-- start Material provided --

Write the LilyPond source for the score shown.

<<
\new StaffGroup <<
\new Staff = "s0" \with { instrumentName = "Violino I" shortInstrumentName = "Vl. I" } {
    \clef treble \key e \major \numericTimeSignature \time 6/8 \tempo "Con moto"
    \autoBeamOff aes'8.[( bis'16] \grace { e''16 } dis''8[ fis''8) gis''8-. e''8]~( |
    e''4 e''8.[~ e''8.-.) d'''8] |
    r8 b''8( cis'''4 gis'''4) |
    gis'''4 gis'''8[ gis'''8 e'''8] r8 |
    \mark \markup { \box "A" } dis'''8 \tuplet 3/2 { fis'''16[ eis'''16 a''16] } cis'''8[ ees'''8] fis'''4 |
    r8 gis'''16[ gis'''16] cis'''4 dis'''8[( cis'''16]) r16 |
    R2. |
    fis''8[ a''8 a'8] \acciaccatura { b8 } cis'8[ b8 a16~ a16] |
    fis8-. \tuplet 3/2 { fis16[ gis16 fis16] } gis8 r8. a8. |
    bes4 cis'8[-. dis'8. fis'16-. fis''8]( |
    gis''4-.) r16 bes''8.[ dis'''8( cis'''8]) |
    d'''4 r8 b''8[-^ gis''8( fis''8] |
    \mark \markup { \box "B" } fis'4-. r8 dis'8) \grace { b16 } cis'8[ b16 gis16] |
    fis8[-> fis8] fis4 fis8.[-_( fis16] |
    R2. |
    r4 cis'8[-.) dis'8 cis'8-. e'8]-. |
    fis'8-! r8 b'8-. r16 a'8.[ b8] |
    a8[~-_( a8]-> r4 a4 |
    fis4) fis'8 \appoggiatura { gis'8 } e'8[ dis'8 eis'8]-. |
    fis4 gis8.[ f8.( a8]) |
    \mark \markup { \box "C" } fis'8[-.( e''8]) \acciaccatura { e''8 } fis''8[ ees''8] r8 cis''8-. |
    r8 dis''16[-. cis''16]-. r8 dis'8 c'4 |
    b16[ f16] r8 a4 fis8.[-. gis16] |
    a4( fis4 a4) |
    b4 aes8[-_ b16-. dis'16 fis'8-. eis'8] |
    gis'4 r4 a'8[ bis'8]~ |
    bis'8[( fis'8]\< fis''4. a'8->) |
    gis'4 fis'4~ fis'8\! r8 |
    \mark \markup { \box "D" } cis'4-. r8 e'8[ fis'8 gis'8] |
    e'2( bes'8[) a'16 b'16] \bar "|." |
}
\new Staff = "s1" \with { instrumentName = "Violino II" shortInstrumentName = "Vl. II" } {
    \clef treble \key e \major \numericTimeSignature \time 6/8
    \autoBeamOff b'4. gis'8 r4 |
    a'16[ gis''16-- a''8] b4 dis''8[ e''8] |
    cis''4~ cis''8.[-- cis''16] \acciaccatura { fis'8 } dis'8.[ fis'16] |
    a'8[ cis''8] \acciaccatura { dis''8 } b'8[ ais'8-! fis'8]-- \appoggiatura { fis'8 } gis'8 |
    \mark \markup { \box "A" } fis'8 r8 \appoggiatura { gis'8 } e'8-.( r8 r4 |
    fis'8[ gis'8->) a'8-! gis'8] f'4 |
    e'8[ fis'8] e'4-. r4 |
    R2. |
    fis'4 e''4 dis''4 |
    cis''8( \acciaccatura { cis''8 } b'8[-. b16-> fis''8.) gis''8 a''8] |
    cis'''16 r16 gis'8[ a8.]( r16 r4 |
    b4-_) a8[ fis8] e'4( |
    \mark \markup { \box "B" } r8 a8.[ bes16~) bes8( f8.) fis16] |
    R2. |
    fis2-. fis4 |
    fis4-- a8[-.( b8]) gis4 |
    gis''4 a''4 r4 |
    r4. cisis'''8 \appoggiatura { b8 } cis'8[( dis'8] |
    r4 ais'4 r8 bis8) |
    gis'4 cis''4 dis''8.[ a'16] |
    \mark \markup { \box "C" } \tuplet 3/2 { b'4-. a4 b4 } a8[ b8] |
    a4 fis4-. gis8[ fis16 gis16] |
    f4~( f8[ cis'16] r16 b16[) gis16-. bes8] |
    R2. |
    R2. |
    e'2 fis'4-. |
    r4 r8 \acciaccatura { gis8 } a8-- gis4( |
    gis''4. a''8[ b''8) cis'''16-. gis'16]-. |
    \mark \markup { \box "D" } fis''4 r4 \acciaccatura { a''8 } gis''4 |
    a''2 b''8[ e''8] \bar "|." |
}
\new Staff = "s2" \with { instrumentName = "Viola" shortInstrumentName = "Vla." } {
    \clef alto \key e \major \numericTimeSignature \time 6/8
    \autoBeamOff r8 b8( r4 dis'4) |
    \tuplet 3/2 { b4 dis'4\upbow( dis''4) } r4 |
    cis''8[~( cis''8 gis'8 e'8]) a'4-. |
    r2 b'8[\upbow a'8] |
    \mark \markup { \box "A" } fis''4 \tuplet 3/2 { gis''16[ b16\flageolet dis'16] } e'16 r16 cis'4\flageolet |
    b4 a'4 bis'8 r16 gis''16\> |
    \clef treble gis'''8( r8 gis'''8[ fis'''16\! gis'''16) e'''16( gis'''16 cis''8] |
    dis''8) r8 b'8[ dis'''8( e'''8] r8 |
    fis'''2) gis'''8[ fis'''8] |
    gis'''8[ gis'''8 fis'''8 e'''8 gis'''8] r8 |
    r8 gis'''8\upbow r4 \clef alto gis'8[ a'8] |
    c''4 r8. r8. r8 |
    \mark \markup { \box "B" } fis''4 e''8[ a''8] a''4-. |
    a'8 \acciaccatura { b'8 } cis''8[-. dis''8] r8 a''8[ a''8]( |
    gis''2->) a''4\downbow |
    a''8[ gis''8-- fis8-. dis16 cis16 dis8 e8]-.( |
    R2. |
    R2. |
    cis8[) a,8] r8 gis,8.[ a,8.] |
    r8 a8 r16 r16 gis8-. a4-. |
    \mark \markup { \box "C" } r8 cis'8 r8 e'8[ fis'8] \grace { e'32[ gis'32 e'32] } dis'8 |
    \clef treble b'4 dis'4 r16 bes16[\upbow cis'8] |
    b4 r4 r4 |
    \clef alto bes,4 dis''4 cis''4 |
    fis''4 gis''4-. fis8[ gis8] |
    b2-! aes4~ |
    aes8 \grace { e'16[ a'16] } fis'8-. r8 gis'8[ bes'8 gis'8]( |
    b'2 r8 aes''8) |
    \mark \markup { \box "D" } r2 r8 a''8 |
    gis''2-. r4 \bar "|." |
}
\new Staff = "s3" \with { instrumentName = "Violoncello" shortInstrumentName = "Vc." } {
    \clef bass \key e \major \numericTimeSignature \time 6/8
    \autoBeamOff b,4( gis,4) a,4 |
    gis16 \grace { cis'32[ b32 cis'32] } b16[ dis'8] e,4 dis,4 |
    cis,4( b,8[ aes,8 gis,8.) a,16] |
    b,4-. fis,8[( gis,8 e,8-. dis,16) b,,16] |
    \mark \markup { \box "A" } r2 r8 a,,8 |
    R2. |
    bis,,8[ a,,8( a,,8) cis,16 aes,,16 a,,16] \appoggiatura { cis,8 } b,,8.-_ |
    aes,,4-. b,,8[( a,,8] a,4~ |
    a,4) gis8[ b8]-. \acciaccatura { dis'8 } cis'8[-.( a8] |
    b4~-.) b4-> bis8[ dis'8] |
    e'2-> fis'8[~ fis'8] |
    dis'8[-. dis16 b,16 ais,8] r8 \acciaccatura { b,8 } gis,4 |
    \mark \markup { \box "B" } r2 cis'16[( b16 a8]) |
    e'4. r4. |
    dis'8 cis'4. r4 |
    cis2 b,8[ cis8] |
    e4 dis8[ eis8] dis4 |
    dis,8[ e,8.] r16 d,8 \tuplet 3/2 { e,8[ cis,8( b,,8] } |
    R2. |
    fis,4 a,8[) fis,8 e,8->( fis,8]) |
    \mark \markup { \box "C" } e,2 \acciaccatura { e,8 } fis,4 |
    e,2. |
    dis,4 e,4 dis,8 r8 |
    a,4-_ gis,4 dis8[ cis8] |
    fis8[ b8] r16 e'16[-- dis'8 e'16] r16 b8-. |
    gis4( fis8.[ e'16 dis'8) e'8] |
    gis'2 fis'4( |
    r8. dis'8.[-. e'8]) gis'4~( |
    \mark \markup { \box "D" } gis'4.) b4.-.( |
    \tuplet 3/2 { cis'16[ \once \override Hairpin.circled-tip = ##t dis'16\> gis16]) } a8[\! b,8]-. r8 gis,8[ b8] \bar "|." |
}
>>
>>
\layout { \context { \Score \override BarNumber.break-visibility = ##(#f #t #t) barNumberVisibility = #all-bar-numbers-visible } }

-- end Material provided --

● **Work required**
Please return every line in the items above that contains the string "override", counting case as significant.

● **Solution to this exercise**
    \tuplet 3/2 { cis'16[ \once \override Hairpin.circled-tip = ##t dis'16\> gis16]) } a8[\! b,8]-. r8 gis,8[ b8] \bar "|." |
\layout { \context { \Score \override BarNumber.break-visibility = ##(#f #t #t) barNumberVisibility = #all-bar-numbers-visible } }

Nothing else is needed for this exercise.